### WHAT TO WORK ON
Your task is to copy each line of the material that includes "eraser".

### MATERIAL TO PROCESS

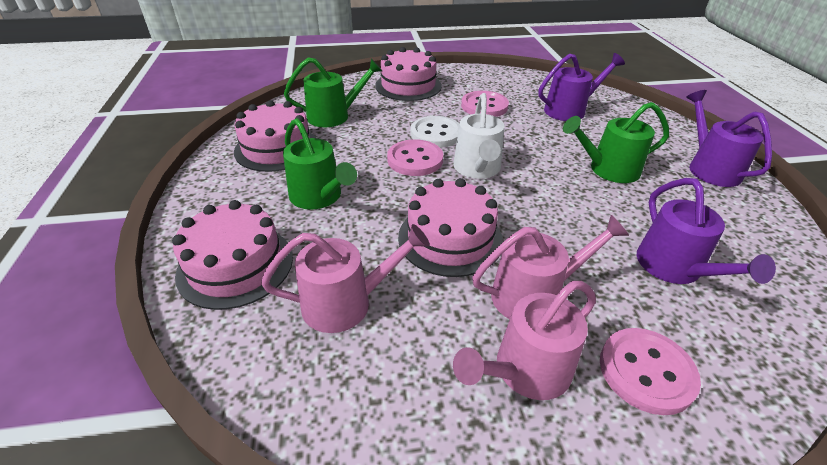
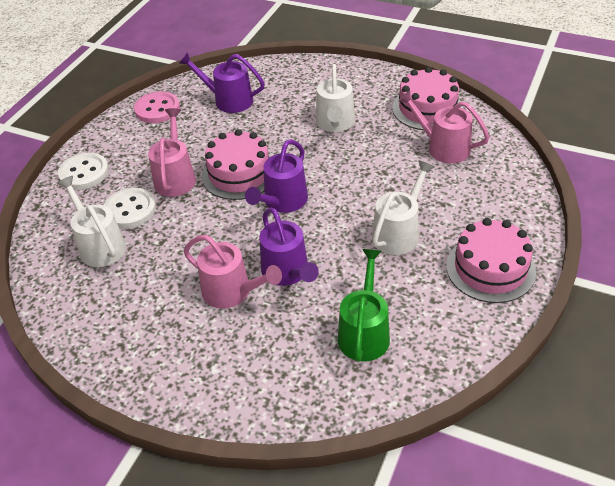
green watering can: 3 -> 1
pink button: 3 -> 1
pink cake: 4 -> 3
white button: 1 -> 2
white watering can: 1 -> 3

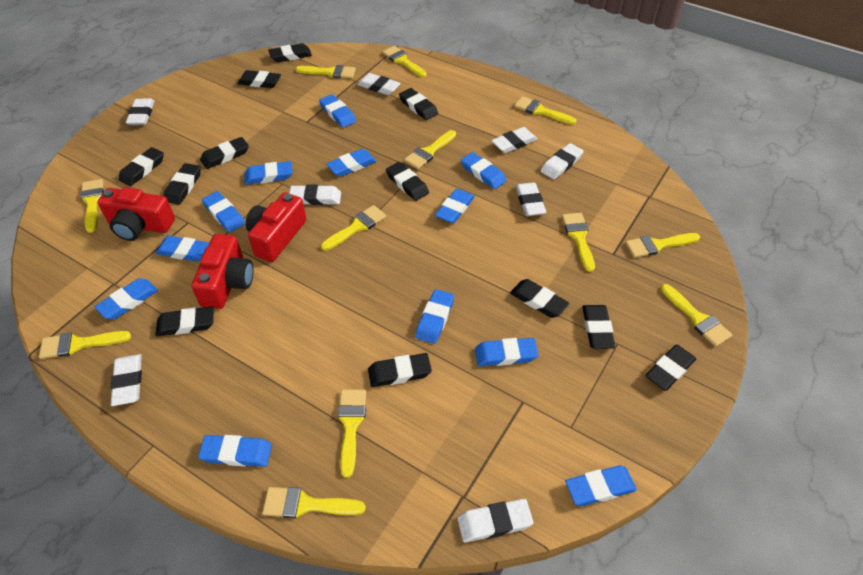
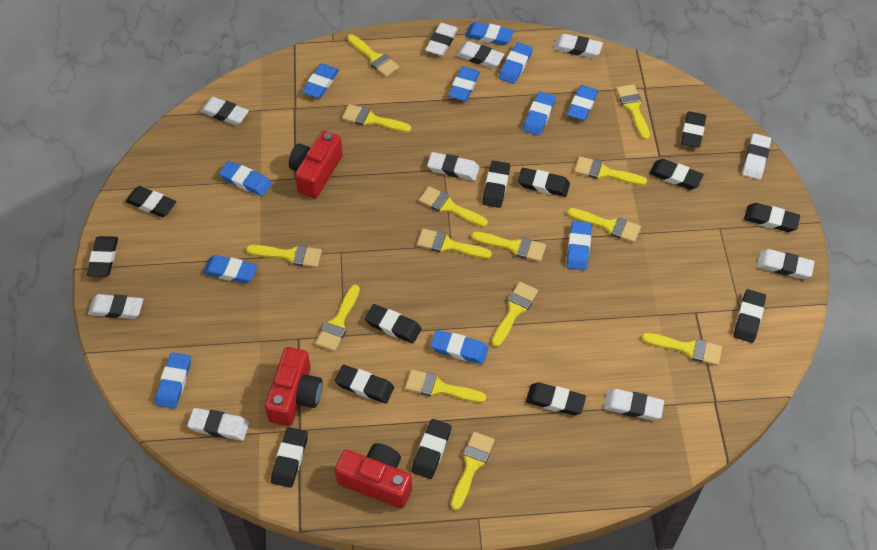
black eraser: 12 -> 13
blue eraser: 12 -> 11
white eraser: 8 -> 10
yellow brush: 12 -> 14

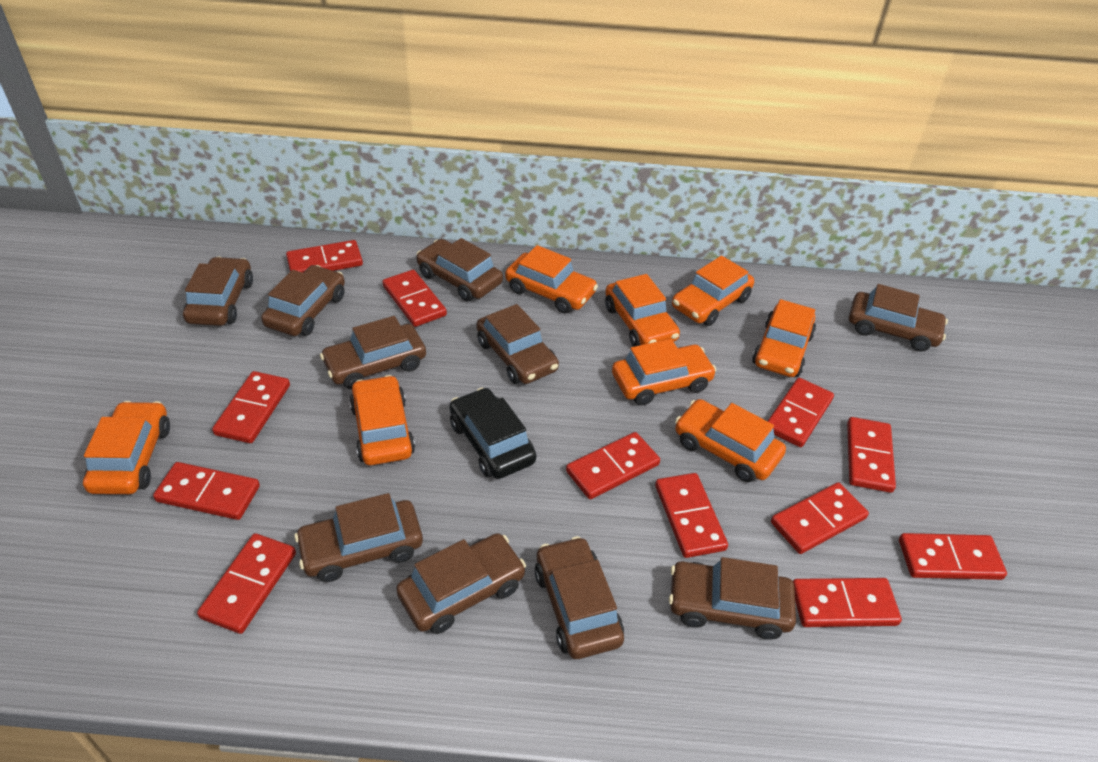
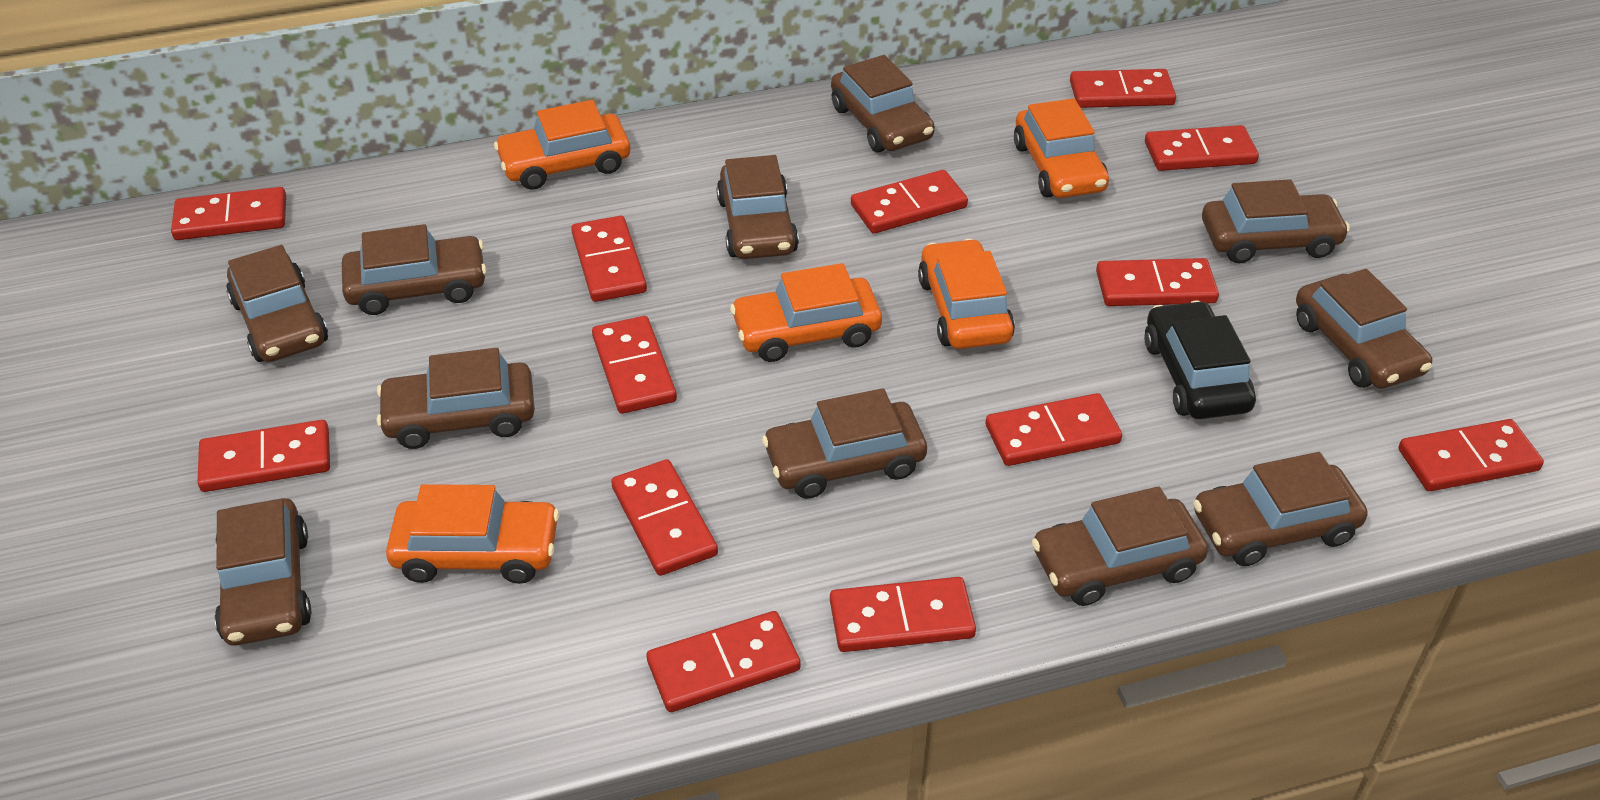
brown car: 10 -> 11
orange car: 8 -> 5
red domino: 12 -> 13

### YOUR RESPONSE
black eraser: 12 -> 13
blue eraser: 12 -> 11
white eraser: 8 -> 10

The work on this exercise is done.